## [Task instructions]
Would you write out the entries again, exactly as they are, but without images?

[Collected data entries]
....

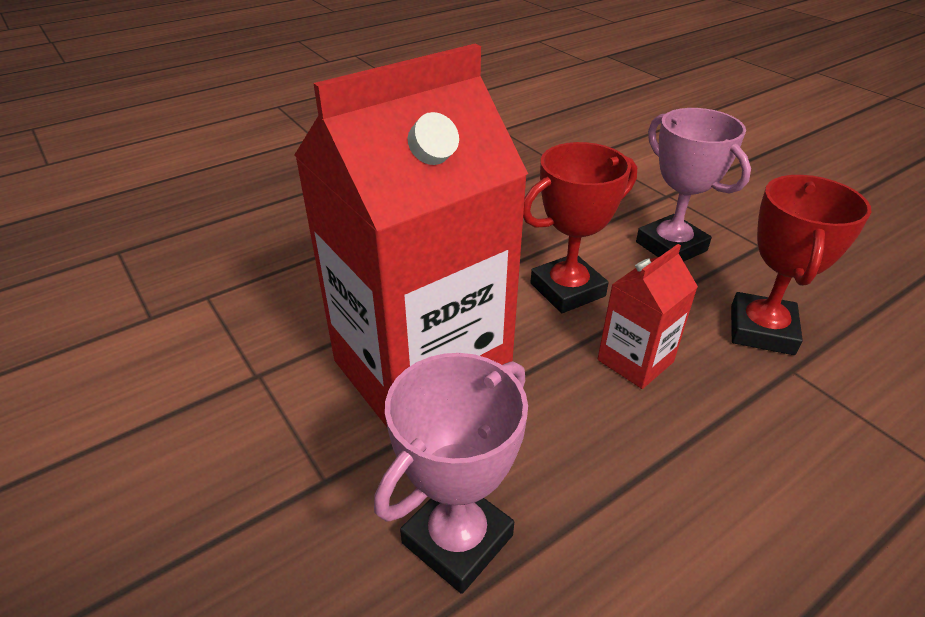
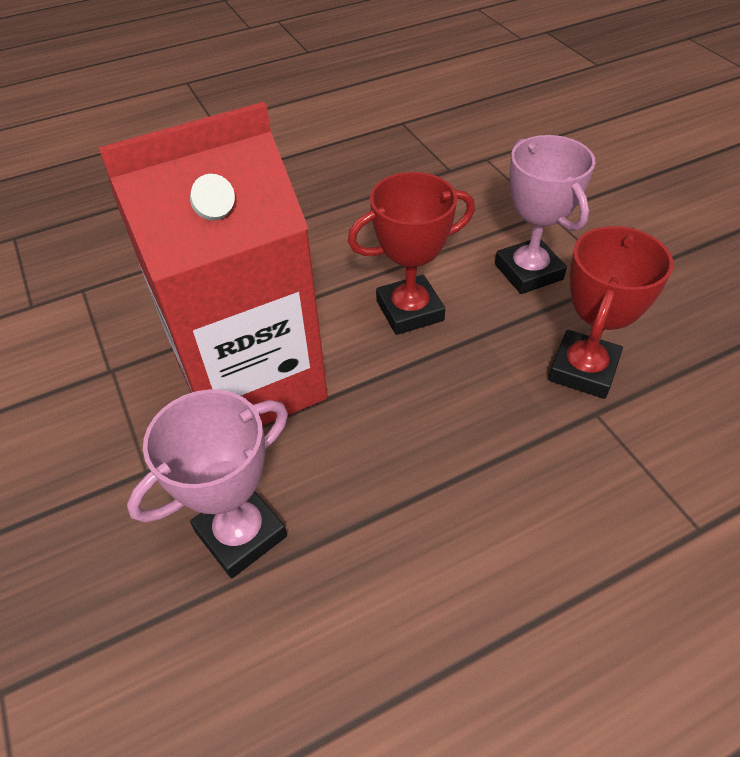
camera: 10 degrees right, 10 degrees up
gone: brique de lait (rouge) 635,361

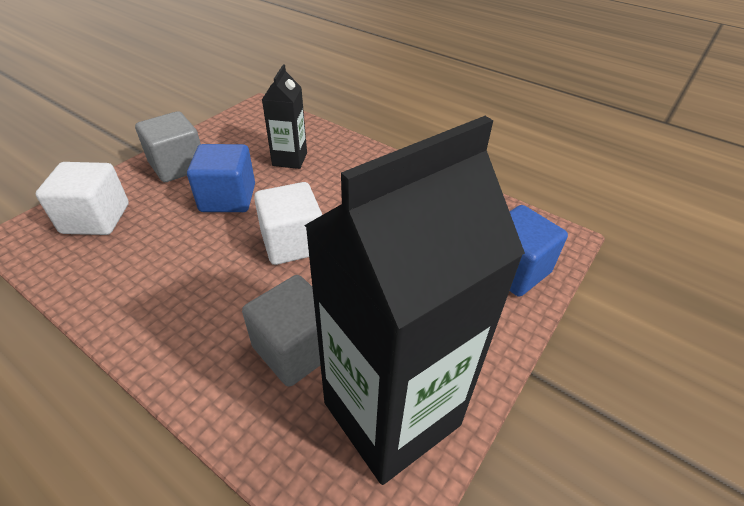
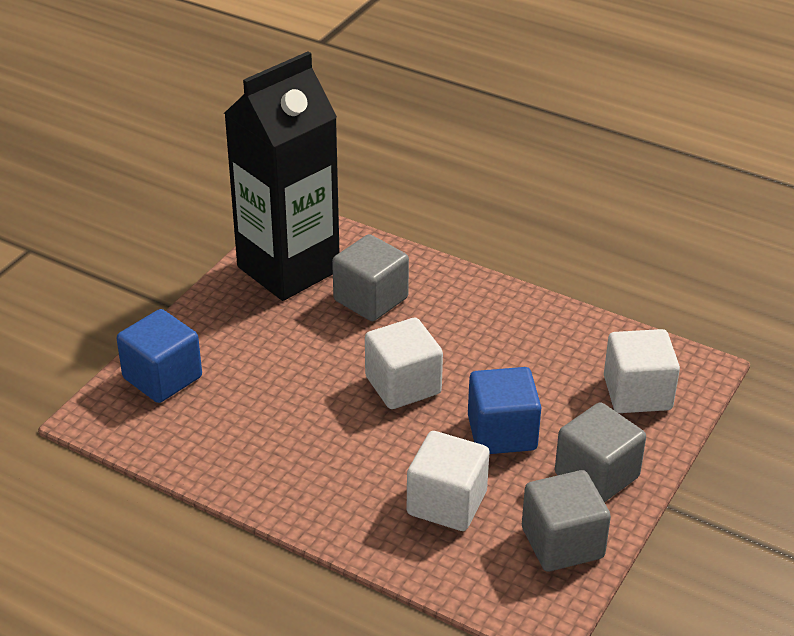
camera: 175 degrees right, 5 degrees down
new: cube (gris) 562,543
swapped: brique de lait (noir) 290,159 to cube (blanc) 447,503

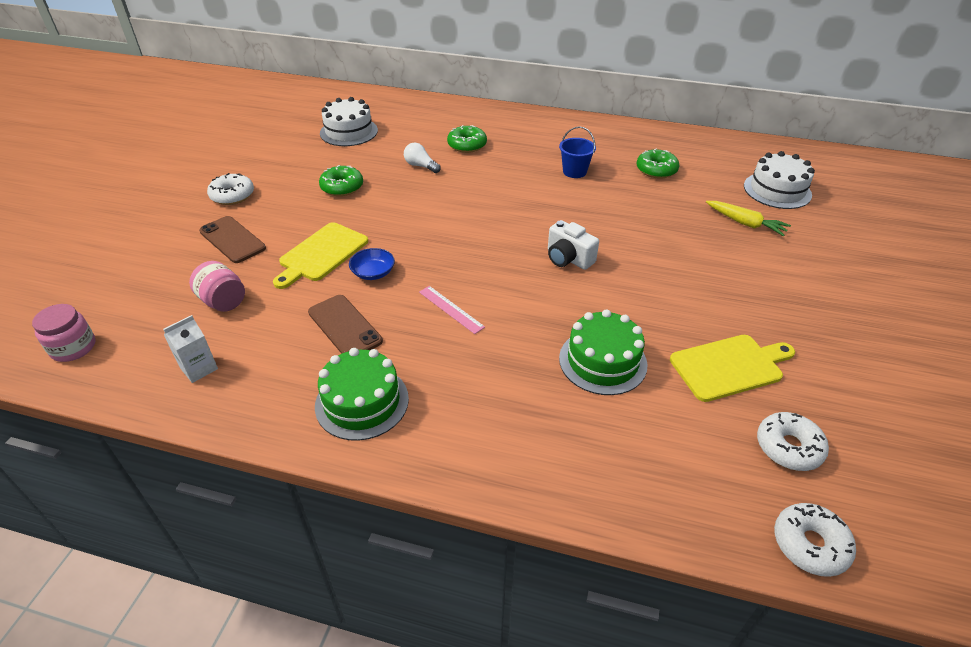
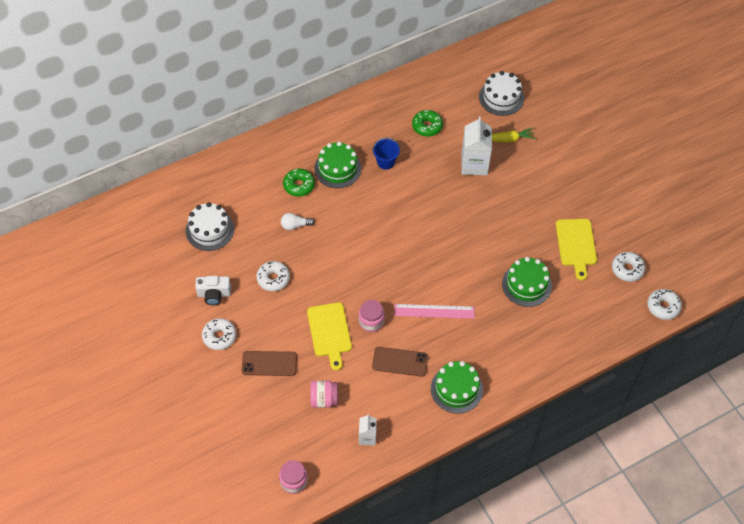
camera: 45 degrees left, 15 degrees up
new: brique de lait (blanc) 474,164; gâteau (vert) 337,168
shifted: appareil photo (blanc) 568,259 to 214,294
swapped: bol (bleu) 373,272 to bocal (rose) 371,321
repainted: beignet (vert) 342,187 to beignet (blanc) 273,279
rotated: planche à découper (jaune) 729,366 = 576,245 150 degrees clockwise
scaled: règle (rose) 451,309 = 434,311 x1.52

....

## [Worked solution]
camera: 10 degrees right, 10 degrees up
gone: brique de lait (rouge) 635,361

camera: 175 degrees right, 5 degrees down
new: cube (gris) 562,543
swapped: brique de lait (noir) 290,159 to cube (blanc) 447,503

camera: 45 degrees left, 15 degrees up
new: brique de lait (blanc) 474,164; gâteau (vert) 337,168
shifted: appareil photo (blanc) 568,259 to 214,294
swapped: bol (bleu) 373,272 to bocal (rose) 371,321
repainted: beignet (vert) 342,187 to beignet (blanc) 273,279
rotated: planche à découper (jaune) 729,366 = 576,245 150 degrees clockwise
scaled: règle (rose) 451,309 = 434,311 x1.52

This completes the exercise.